> EXERCISE: Retyping should cover only the lines from the one containing "(656, 403) = (154, 427): red" through the final line of the records, with pictures omitted.

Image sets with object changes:
--------------------------------------------------

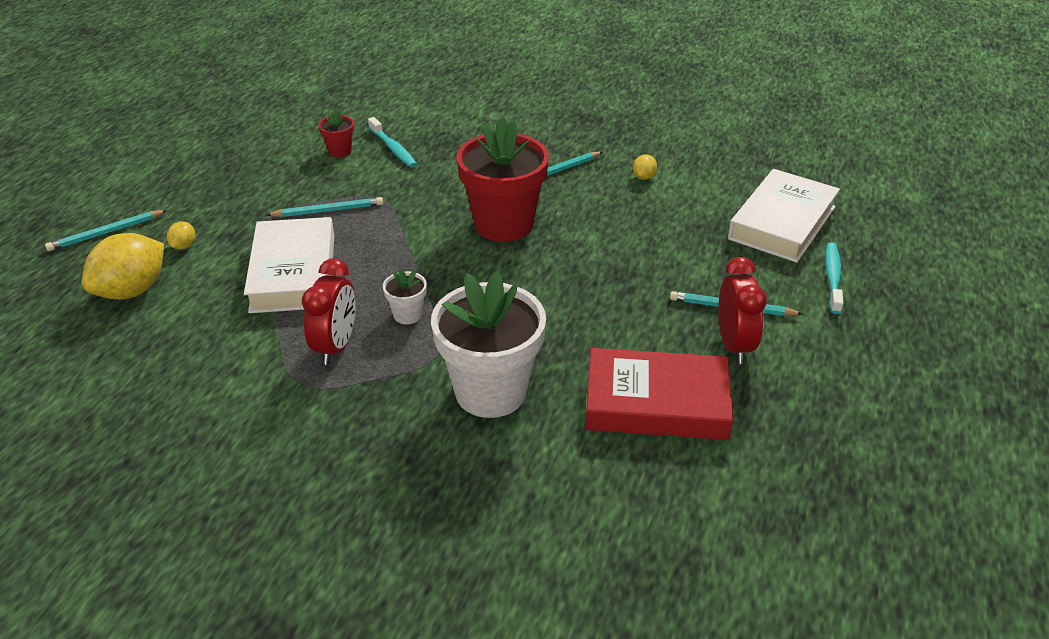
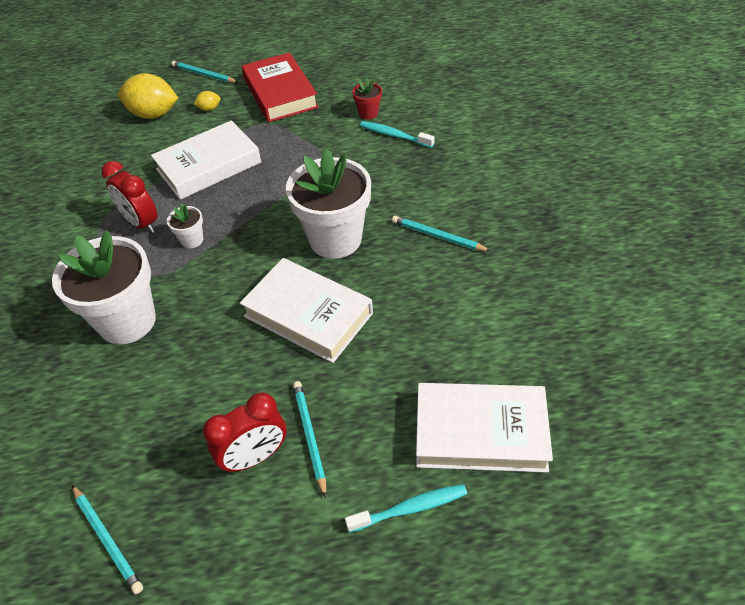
camera: 65 degrees right, 10 degrees up
(328, 211) = (289, 145): turquoise pencil -> turquoise pencil (107, 539)
(336, 346) = (141, 223): red clock -> red clock turned 60 degrees clockwise
(393, 148) = (394, 135): turquoise toothbrush -> turquoise toothbrush turned 90 degrees clockwise
(503, 224) = (335, 239): red flower pot -> white flower pot
(589, 268) = (308, 315): none -> white book
(643, 177) = (477, 296): yellow lemon -> none
(656, 403) = (154, 427): red book -> red book (280, 93)

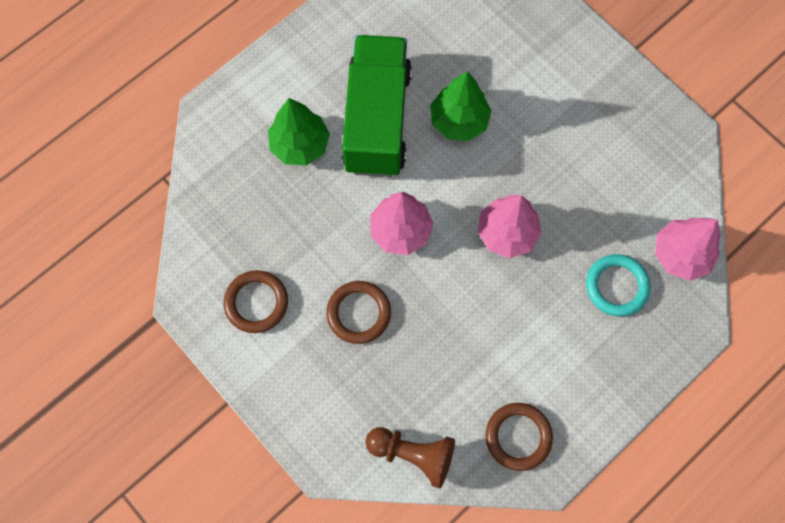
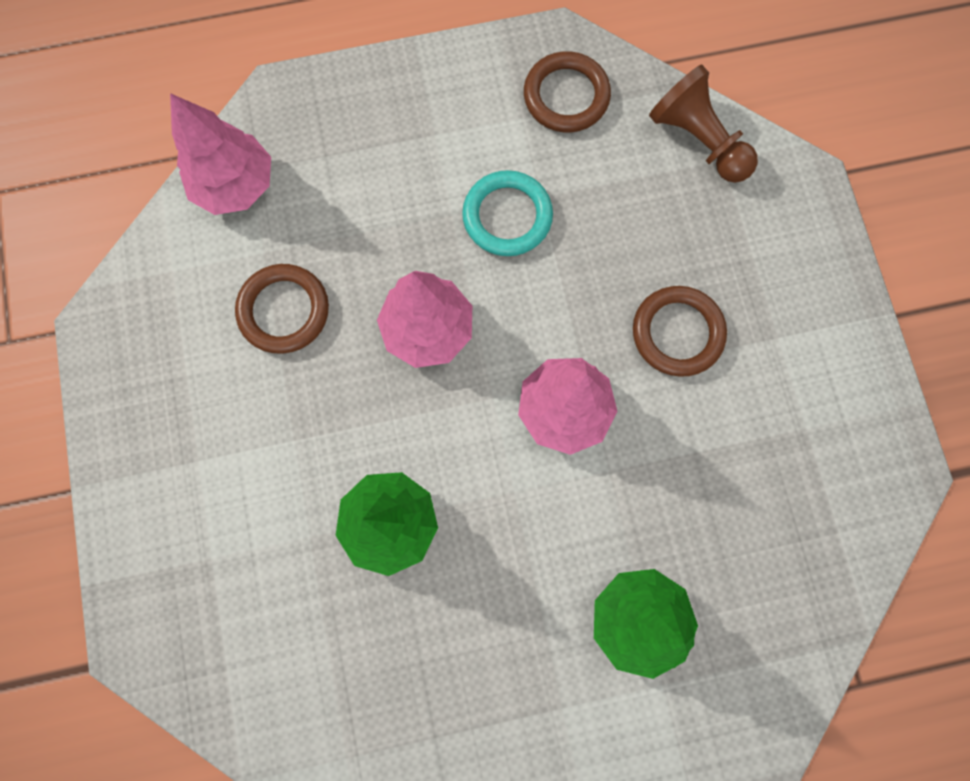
camera: 150 degrees left, 5 degrees up
(256, 302) = (805, 419): brown ring -> brown ring (284, 310)
(377, 120) = (505, 593): green truck -> none
(616, 286) = (339, 192): turquoise ring -> turquoise ring (507, 216)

--------------------------------------------------

> SOLVED EXERCISE:
(656, 403) = (154, 427): red book -> red book (280, 93)

camera: 150 degrees left, 5 degrees up
(256, 302) = (805, 419): brown ring -> brown ring (284, 310)
(377, 120) = (505, 593): green truck -> none
(616, 286) = (339, 192): turquoise ring -> turquoise ring (507, 216)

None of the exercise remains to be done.